> **Instructions for the task**: All of the data is to be printed exactly, though the images must be left off.

> **Dataset excerpt**:
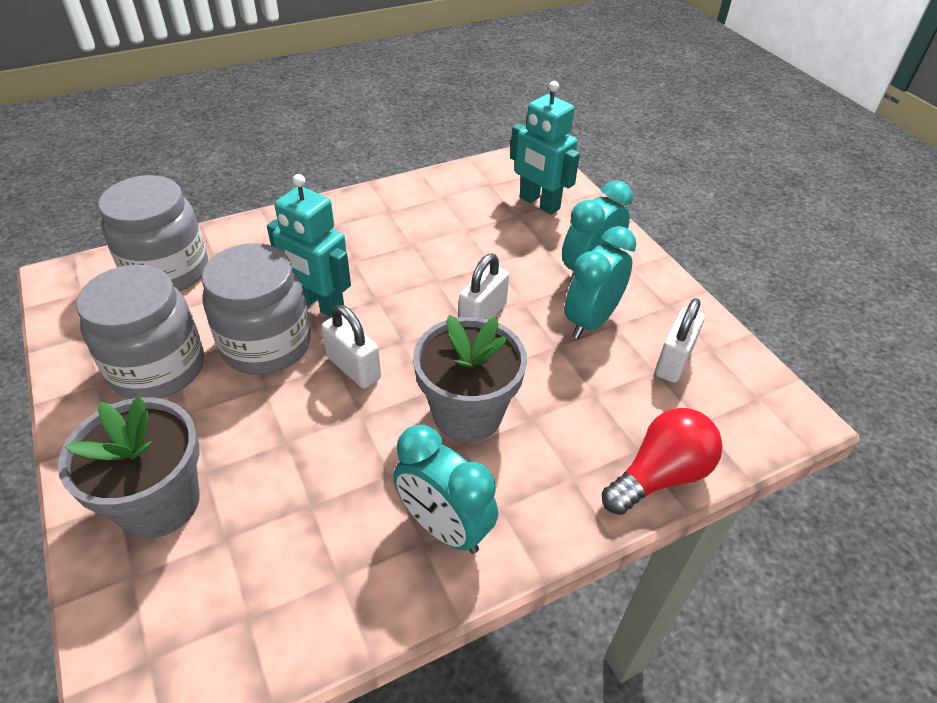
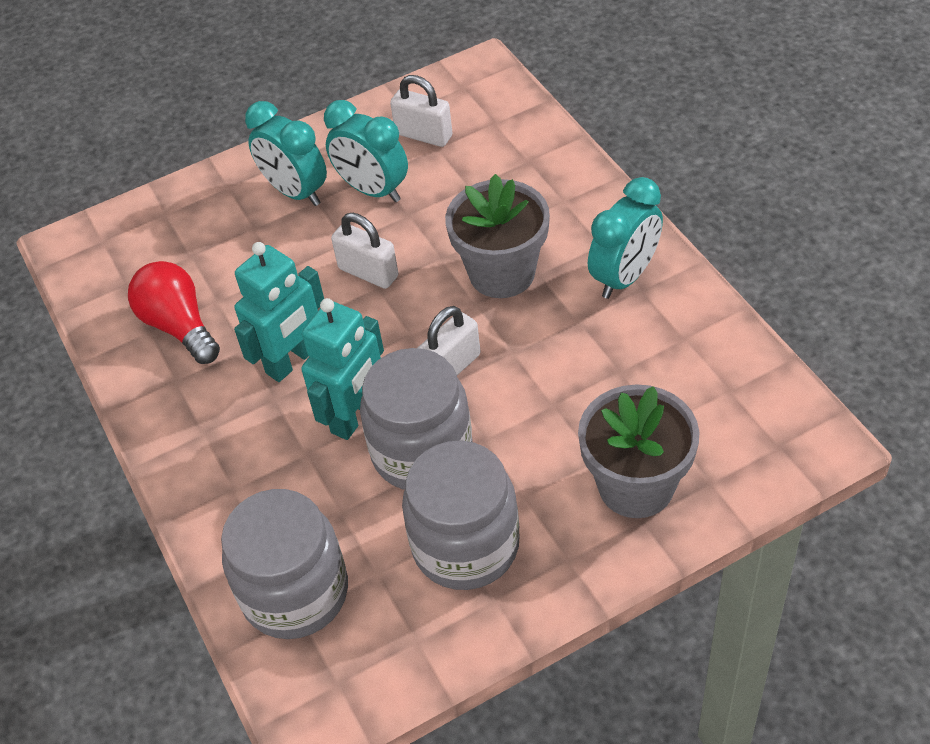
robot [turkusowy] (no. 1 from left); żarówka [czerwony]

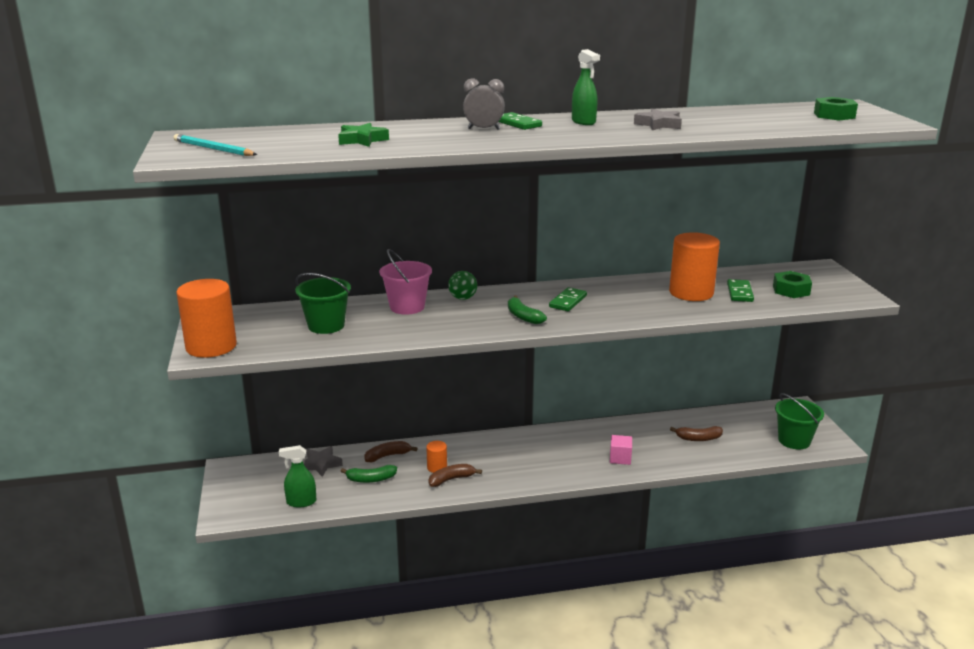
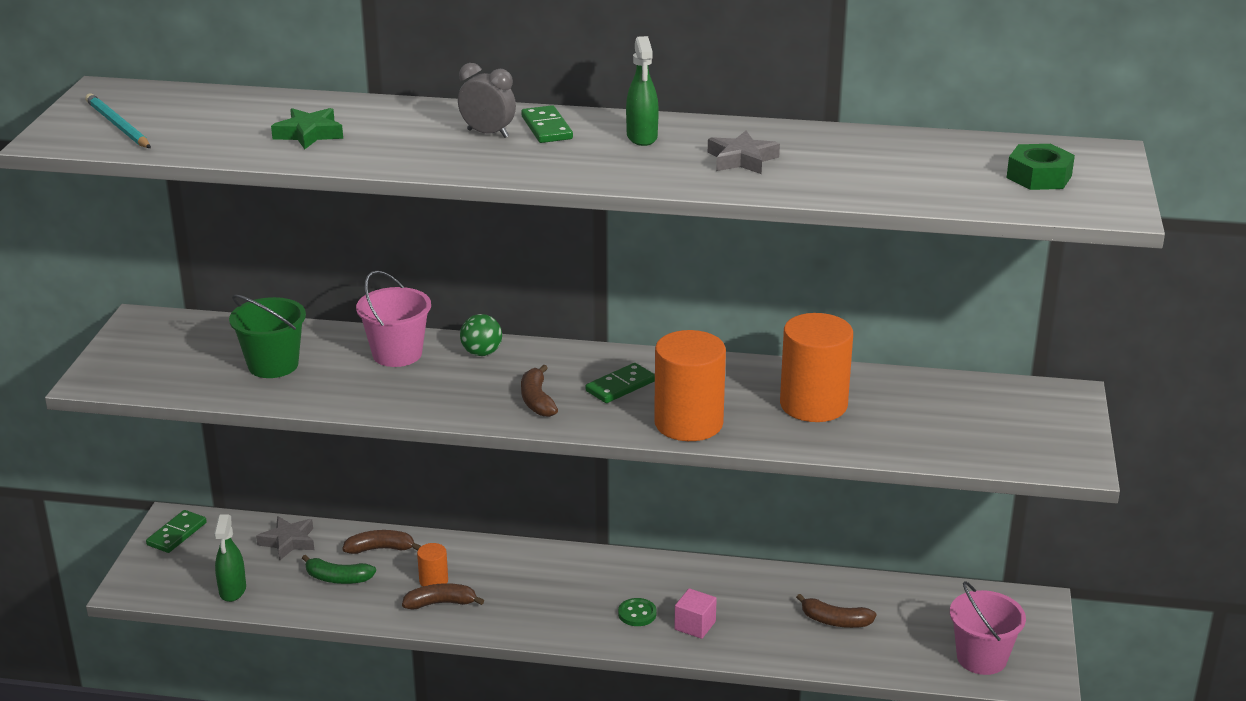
nakrętka [zielony] (no. 1 from left in the first image); guzik [zielony]; walec [pomarańczowy] (no. 2 from left); kostka domina [zielony] (no. 1 from left); banan [brązowy] (no. 3 from left); wiadro [różowy] (no. 2 from left); spryskiwacz [zielony] (no. 1 from left)

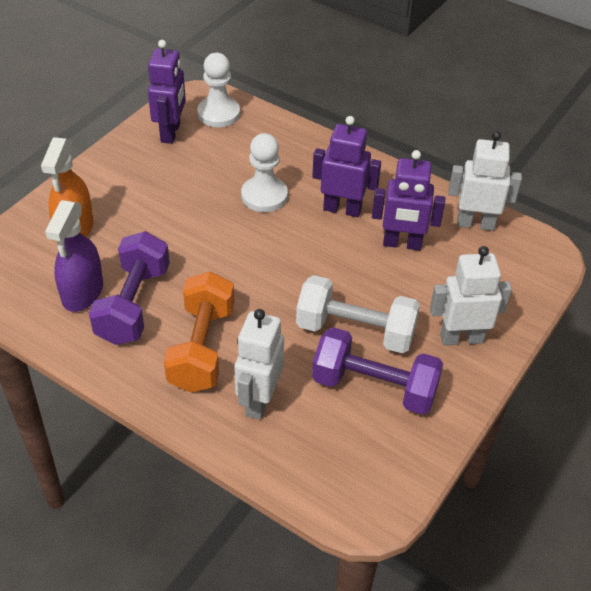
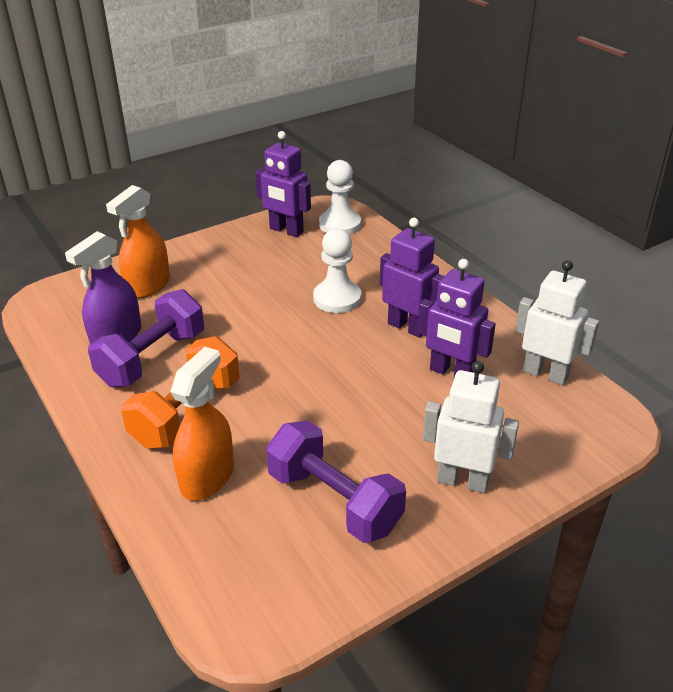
hantel [biały]; spryskiwacz [pomarańczowy] (no. 2 from left); robot [fioletowy] (no. 1 from left)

> **Problem solution**:
robot [turkusowy] (no. 1 from left); żarówka [czerwony]

nakrętka [zielony] (no. 1 from left in the first image); guzik [zielony]; walec [pomarańczowy] (no. 2 from left); kostka domina [zielony] (no. 1 from left); banan [brązowy] (no. 3 from left); wiadro [różowy] (no. 2 from left); spryskiwacz [zielony] (no. 1 from left)

hantel [biały]; spryskiwacz [pomarańczowy] (no. 2 from left); robot [fioletowy] (no. 1 from left)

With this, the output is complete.